### TASK REQUIREMENTS:
Show the lines below that contain the string "yellow".
○ ○ ○
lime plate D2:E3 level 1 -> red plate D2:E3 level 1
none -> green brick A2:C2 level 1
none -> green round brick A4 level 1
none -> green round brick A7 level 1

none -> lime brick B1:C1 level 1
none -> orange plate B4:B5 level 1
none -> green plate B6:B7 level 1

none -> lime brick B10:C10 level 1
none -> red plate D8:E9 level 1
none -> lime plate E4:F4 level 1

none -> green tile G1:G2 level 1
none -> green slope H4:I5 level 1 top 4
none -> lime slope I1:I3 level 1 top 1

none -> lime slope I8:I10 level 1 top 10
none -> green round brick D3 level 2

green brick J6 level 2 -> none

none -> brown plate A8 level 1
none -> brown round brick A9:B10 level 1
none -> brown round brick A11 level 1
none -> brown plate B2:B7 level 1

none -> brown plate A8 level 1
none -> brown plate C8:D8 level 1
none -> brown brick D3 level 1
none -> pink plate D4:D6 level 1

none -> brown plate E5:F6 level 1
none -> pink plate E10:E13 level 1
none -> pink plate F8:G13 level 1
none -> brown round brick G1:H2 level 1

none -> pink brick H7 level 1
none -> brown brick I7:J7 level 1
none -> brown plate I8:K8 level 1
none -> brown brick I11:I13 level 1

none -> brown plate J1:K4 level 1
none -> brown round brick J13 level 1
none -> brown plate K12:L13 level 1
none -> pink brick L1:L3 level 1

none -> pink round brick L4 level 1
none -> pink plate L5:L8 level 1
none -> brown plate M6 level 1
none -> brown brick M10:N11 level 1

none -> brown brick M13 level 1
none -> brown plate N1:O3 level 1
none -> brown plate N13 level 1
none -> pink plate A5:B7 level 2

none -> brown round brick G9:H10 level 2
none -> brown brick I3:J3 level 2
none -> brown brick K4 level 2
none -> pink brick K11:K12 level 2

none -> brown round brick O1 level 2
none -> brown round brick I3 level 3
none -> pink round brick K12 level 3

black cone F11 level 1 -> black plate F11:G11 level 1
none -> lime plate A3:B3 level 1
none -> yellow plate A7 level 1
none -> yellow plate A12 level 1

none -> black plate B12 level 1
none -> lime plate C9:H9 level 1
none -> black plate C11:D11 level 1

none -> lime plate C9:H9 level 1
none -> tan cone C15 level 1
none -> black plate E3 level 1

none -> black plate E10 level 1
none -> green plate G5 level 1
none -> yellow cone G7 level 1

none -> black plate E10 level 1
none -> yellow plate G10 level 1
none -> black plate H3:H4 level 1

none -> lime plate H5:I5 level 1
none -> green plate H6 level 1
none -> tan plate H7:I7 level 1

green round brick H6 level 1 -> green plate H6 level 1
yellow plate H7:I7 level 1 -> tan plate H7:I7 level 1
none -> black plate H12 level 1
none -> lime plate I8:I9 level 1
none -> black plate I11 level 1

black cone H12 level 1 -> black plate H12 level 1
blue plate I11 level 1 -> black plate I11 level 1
○ ○ ○
### ANSWER TO THIS EXERCISE:
none -> yellow plate A7 level 1
none -> yellow plate A12 level 1
none -> yellow cone G7 level 1
none -> yellow plate G10 level 1
yellow plate H7:I7 level 1 -> tan plate H7:I7 level 1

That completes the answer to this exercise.